EXERCISE:
The listing below contains a span that opens with the line containing "C8: 10nF (AOUT, GND) -> none" and closes with the line containing "U2 pin out: CMP -> VTH". Return that span exactly.

DATA SHOWN:

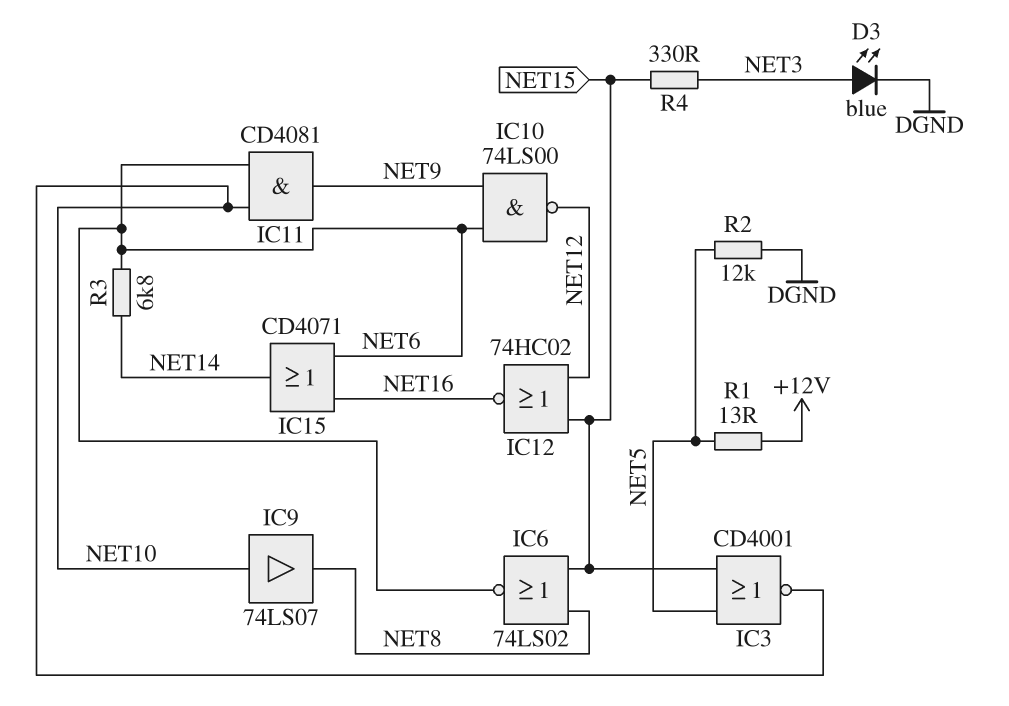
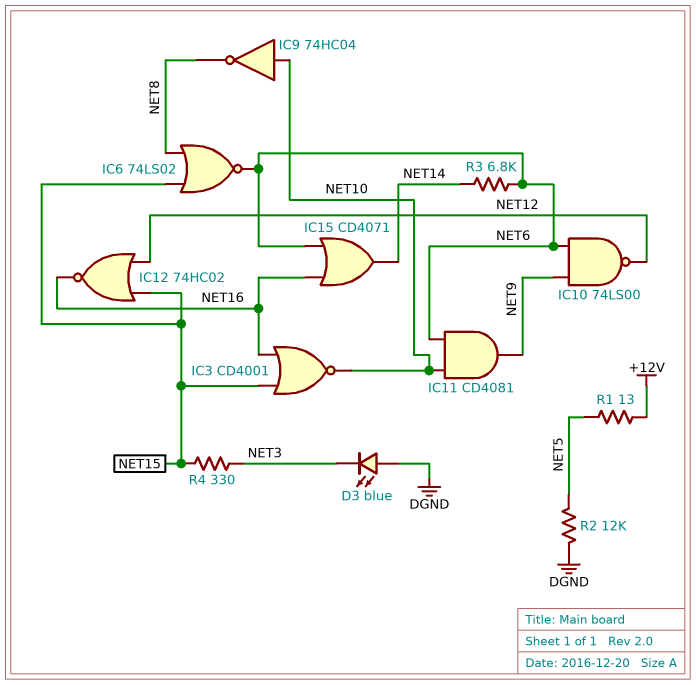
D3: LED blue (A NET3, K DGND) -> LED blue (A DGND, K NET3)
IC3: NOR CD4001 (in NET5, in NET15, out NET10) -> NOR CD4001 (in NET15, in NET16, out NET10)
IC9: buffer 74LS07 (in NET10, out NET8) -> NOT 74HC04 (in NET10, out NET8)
---
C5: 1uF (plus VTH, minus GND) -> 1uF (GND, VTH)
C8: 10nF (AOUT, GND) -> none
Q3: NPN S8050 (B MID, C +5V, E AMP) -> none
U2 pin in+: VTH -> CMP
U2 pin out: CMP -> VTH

SOLVED PROBLEM:
C8: 10nF (AOUT, GND) -> none
Q3: NPN S8050 (B MID, C +5V, E AMP) -> none
U2 pin in+: VTH -> CMP
U2 pin out: CMP -> VTH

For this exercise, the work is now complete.